(Version comparison data)

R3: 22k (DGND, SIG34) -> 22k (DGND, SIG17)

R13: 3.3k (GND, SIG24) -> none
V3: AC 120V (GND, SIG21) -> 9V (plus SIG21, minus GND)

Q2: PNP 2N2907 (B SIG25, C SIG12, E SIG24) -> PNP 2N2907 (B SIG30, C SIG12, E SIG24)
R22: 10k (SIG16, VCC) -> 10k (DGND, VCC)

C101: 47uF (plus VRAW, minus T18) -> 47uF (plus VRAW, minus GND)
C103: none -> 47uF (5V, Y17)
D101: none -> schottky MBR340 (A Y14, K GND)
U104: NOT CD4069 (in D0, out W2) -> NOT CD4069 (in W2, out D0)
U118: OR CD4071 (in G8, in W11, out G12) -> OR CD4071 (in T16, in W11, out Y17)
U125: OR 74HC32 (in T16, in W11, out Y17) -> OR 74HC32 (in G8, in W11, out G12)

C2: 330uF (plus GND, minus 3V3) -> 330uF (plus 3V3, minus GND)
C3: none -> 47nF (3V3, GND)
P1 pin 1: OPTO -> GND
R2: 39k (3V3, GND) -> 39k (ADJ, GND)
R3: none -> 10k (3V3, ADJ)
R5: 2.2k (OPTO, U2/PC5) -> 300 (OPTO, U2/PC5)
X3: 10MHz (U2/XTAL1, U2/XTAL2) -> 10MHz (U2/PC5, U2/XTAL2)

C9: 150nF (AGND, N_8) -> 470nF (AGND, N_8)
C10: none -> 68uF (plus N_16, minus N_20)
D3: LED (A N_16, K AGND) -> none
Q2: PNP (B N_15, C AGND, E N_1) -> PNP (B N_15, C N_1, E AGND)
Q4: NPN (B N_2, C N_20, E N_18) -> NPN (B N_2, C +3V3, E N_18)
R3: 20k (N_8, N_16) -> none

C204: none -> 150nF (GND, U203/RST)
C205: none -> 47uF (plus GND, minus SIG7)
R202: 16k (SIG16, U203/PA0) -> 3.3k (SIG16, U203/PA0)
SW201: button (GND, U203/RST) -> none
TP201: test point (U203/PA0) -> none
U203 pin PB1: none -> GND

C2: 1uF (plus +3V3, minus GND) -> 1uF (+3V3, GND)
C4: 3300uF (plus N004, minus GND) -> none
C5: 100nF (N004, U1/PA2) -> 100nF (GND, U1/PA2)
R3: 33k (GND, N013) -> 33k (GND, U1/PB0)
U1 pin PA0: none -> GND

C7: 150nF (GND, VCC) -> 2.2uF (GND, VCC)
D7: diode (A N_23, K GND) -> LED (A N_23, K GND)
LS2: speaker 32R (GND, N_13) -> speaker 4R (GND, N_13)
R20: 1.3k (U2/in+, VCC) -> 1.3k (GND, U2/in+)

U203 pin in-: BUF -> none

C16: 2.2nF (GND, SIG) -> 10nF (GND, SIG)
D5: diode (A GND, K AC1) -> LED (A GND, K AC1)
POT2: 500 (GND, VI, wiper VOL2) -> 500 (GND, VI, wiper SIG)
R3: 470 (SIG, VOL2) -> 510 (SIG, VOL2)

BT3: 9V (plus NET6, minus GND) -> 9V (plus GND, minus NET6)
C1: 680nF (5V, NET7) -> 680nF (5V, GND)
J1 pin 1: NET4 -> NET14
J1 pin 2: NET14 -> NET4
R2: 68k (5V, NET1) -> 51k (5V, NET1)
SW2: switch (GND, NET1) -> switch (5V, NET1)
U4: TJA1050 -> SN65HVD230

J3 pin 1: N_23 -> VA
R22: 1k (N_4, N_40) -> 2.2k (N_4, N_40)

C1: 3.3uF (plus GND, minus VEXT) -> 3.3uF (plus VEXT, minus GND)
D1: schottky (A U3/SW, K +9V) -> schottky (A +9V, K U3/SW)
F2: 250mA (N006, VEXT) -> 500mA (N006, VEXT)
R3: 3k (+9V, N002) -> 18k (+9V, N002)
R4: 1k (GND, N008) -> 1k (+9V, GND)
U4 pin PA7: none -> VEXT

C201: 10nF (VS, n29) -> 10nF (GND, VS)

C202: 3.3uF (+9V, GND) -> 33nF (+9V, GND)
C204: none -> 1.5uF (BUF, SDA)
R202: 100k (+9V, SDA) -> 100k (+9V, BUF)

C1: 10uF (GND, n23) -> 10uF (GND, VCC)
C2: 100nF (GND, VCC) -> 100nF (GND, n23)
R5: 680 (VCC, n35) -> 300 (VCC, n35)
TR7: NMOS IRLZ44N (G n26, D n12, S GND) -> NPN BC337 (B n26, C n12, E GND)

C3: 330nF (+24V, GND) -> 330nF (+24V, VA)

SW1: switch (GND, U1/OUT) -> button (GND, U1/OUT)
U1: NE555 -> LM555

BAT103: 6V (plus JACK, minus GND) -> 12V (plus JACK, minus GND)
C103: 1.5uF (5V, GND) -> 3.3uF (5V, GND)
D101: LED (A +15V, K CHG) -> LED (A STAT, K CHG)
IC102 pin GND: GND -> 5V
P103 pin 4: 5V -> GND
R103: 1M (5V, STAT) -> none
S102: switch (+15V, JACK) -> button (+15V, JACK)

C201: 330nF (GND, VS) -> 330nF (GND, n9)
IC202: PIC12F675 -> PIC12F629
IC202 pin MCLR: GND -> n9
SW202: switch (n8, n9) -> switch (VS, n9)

(Aim of the task)
Look back at the entries above and repeat, unchanged, every line from the line holding "R20: 1.3k (U2/in+, VCC) -> 1.3k (GND, U2/in+)" through the line holding "BT3: 9V (plus".

(Solved problem)
R20: 1.3k (U2/in+, VCC) -> 1.3k (GND, U2/in+)

U203 pin in-: BUF -> none

C16: 2.2nF (GND, SIG) -> 10nF (GND, SIG)
D5: diode (A GND, K AC1) -> LED (A GND, K AC1)
POT2: 500 (GND, VI, wiper VOL2) -> 500 (GND, VI, wiper SIG)
R3: 470 (SIG, VOL2) -> 510 (SIG, VOL2)

BT3: 9V (plus NET6, minus GND) -> 9V (plus GND, minus NET6)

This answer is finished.